::: Data records :::
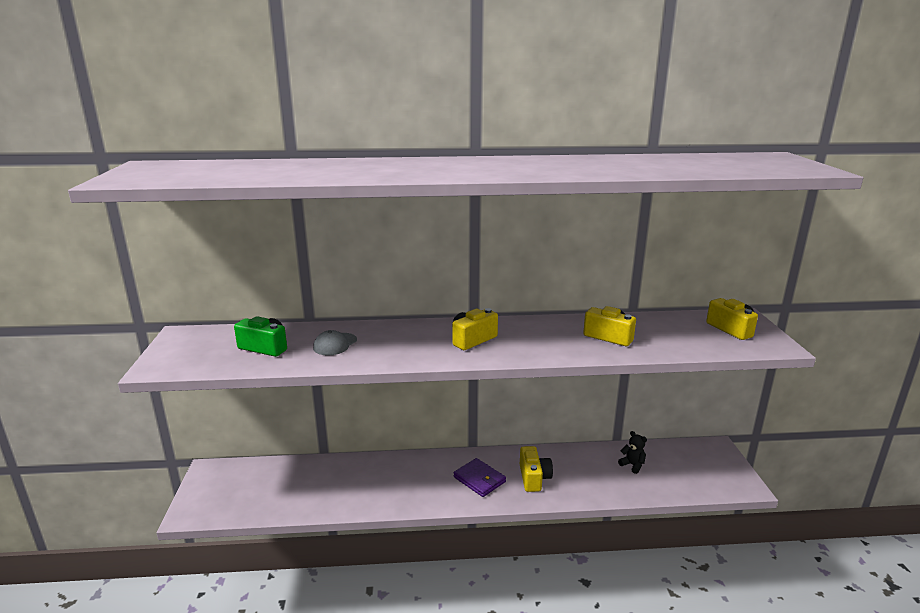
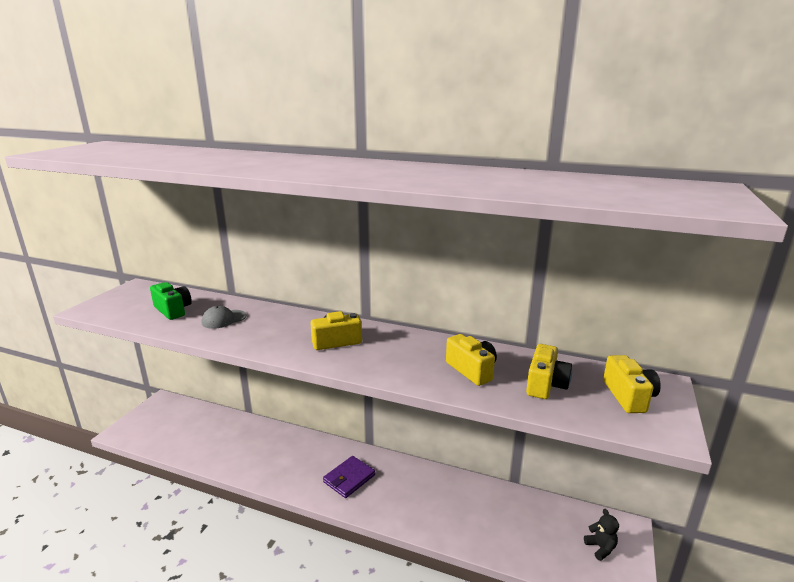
camera: 25 degrees right, 0 degrees up
(479, 479) = (349, 478): purple wallet -> purple wallet turned 60 degrees clockwise
(534, 478) = (399, 494): yellow camera -> yellow camera (545, 384)
(632, 465) = (510, 515): black teddy bear -> black teddy bear (600, 548)

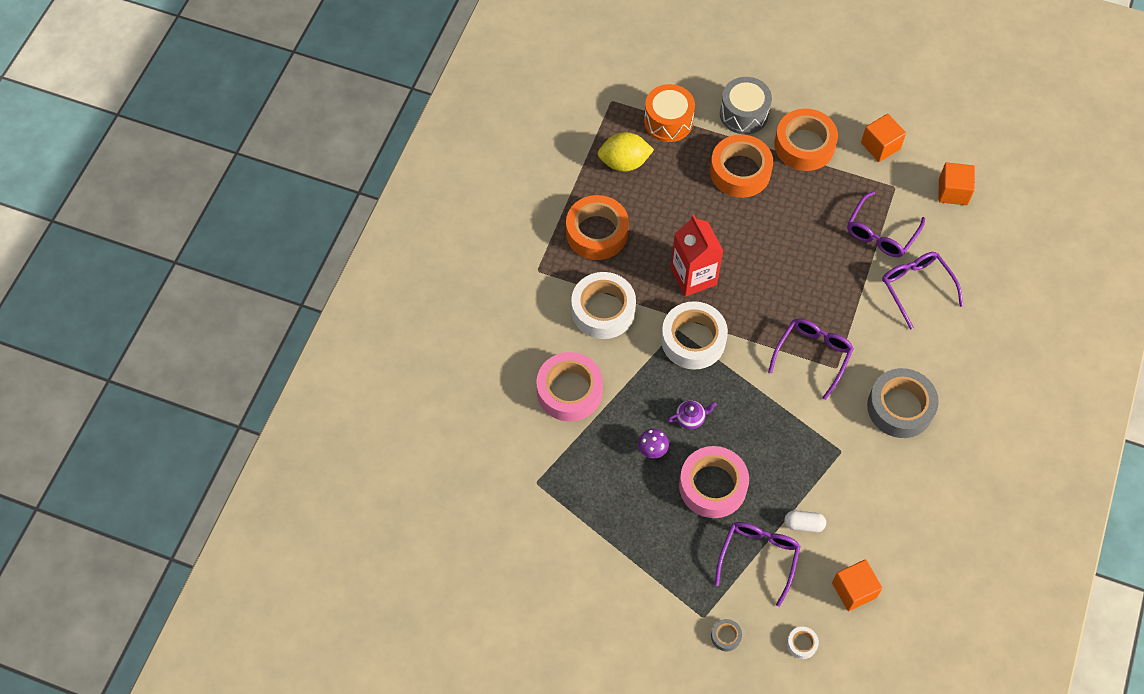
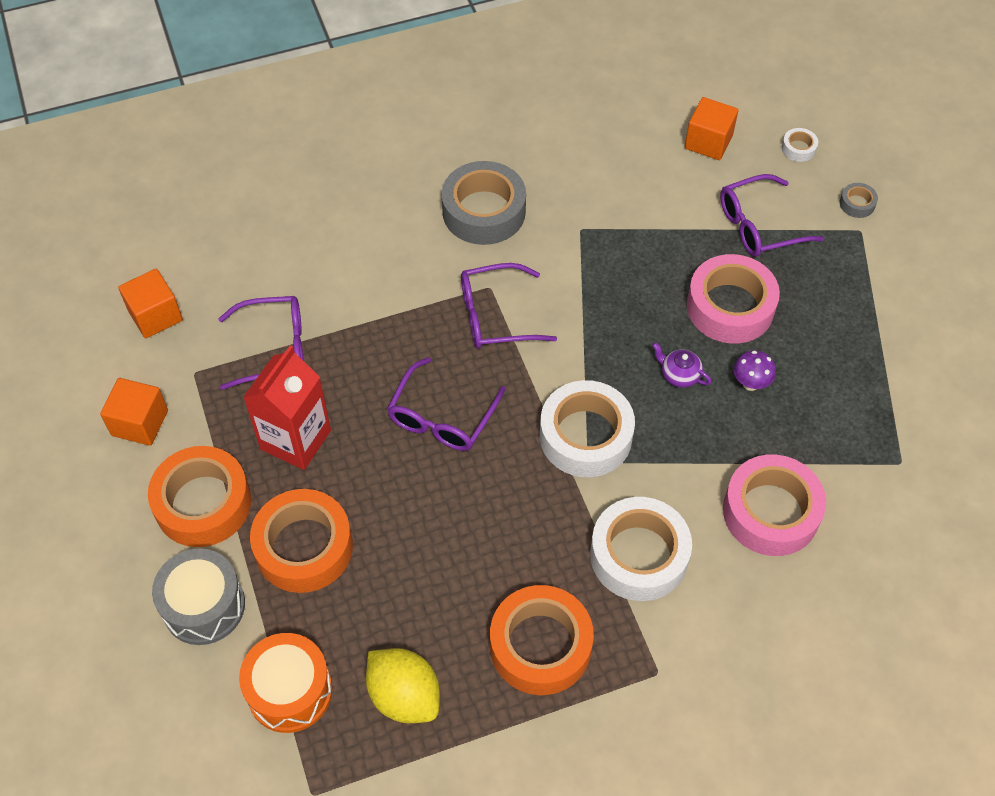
camera: 130 degrees left, 5 degrees down
(693, 276) = (503, 493): red carton -> red carton (295, 439)
(803, 524) = (688, 213): white capsule -> none
(916, 288) = (322, 277): purple glasses -> purple glasses (442, 417)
:::
Prompt
Make an exact copy of the lines running from the one with "(803, 524) = (688, 213): white" to the last line of the listing, including both ends.

Task solution
(803, 524) = (688, 213): white capsule -> none
(916, 288) = (322, 277): purple glasses -> purple glasses (442, 417)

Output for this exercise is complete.